Before-and-after change data:
..............................

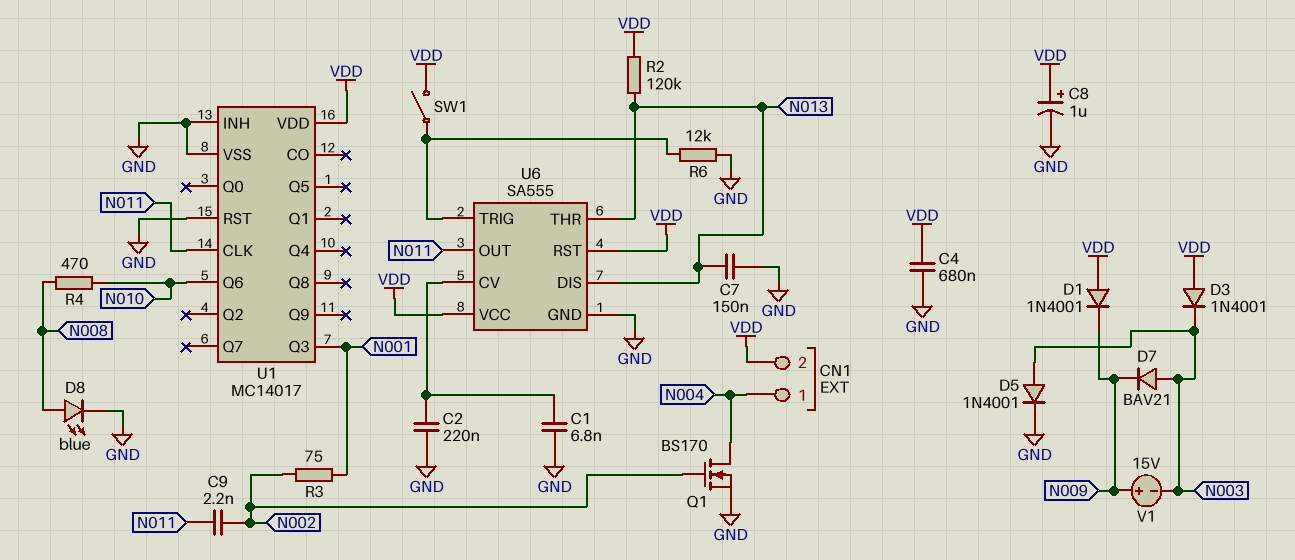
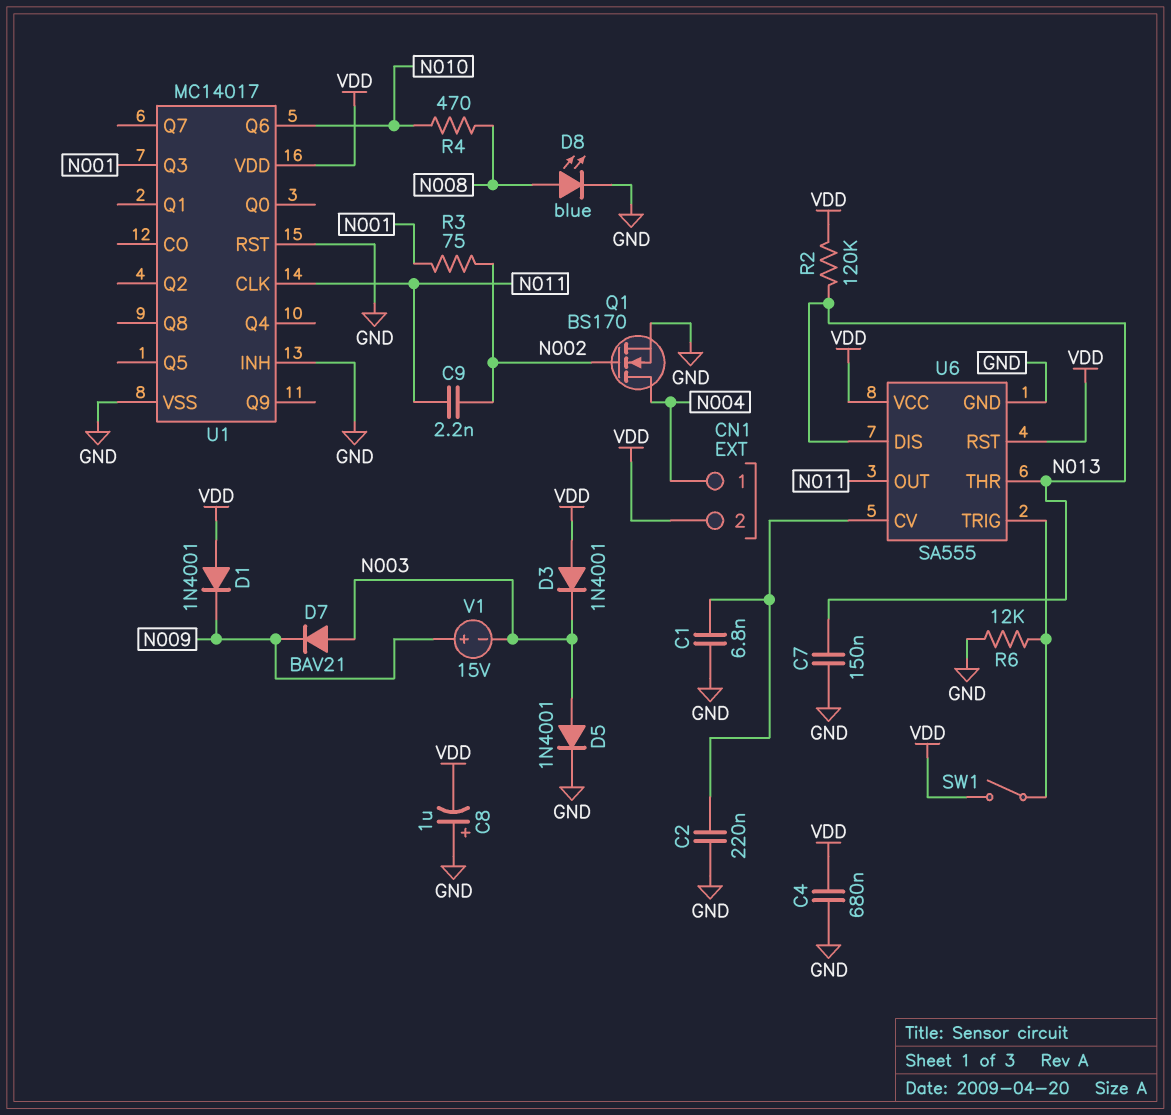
C8: 1uF (plus VDD, minus GND) -> 1uF (plus GND, minus VDD)

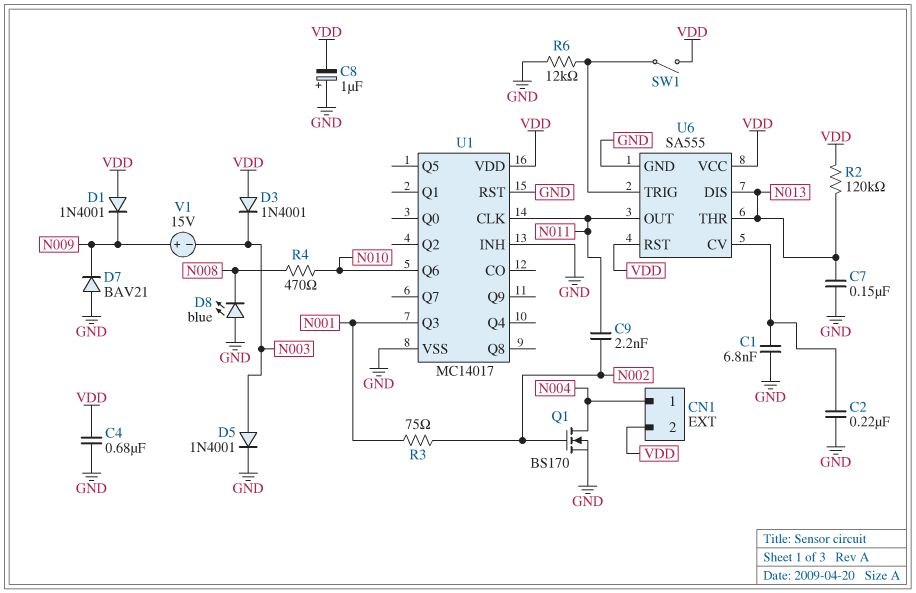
D7: diode BAV21 (A N003, K N009) -> diode BAV21 (A GND, K N009)
D8: LED blue (A N008, K GND) -> LED blue (A GND, K N008)

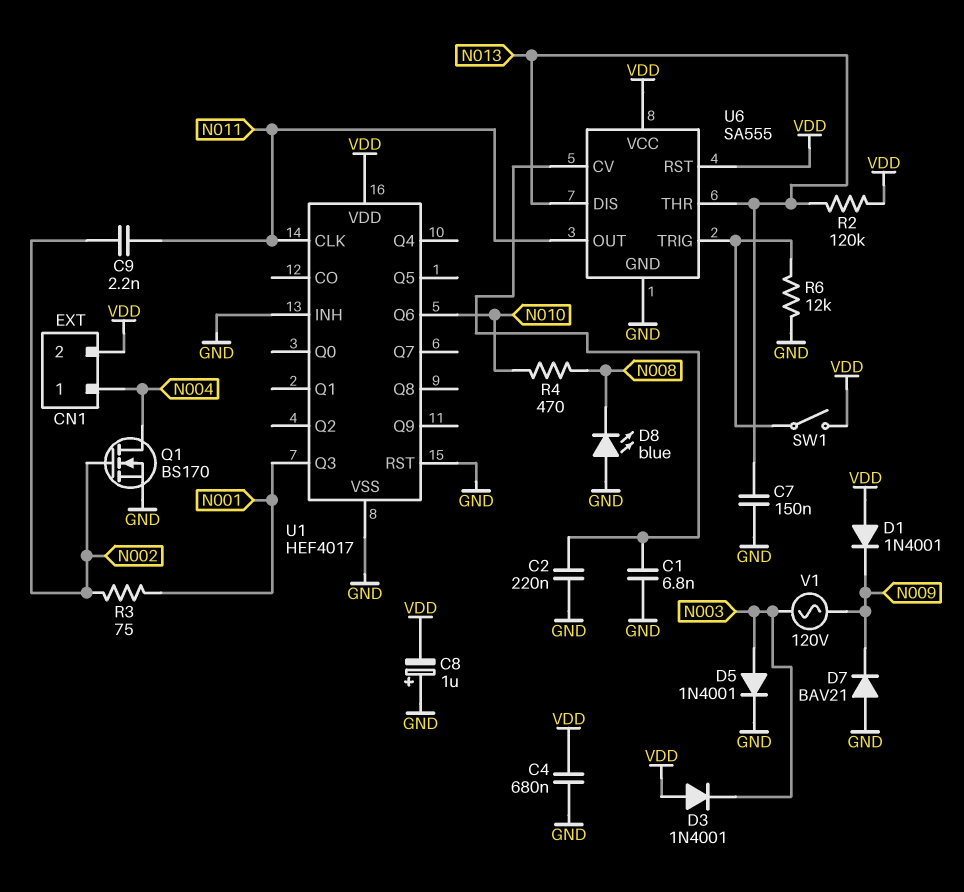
U1: MC14017 -> HEF4017
V1: 15V (plus N009, minus N003) -> AC 120V (N003, N009)

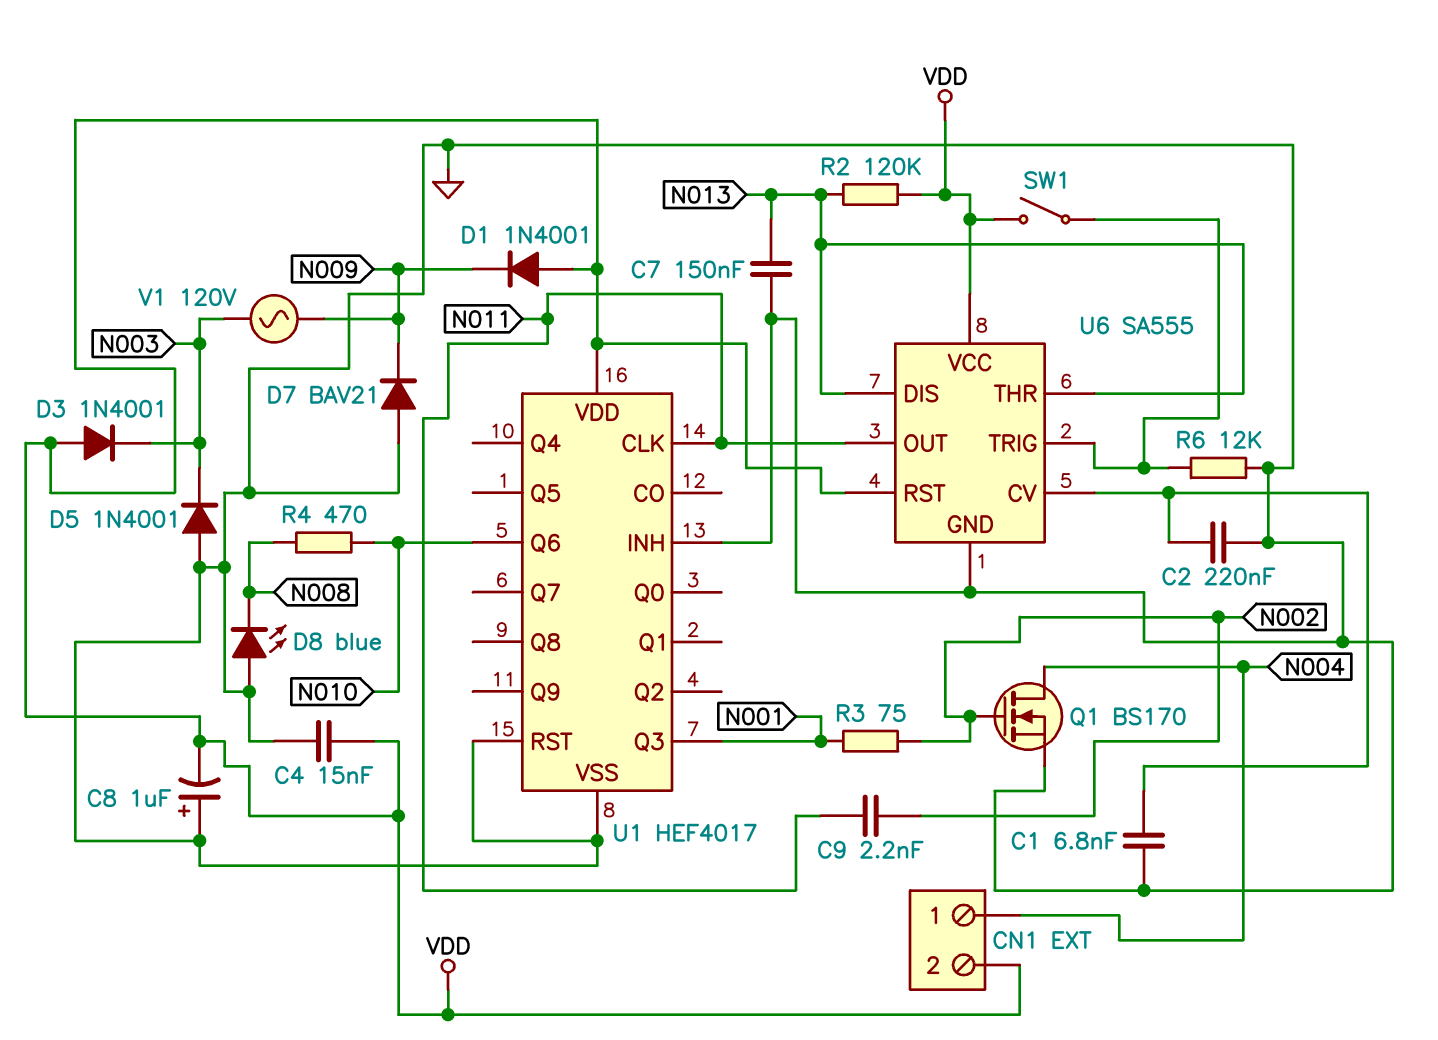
C4: 680nF (GND, VDD) -> 15nF (GND, VDD)
D5: diode 1N4001 (A N003, K GND) -> diode 1N4001 (A GND, K N003)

..............................

**What the task requires:** Each line from the one containing "V1: 15V (plus" through the final line of the data must be reproduced exactly, both ends included, with no pictures in the copy.

**Answer to this problem:**
V1: 15V (plus N009, minus N003) -> AC 120V (N003, N009)

C4: 680nF (GND, VDD) -> 15nF (GND, VDD)
D5: diode 1N4001 (A N003, K GND) -> diode 1N4001 (A GND, K N003)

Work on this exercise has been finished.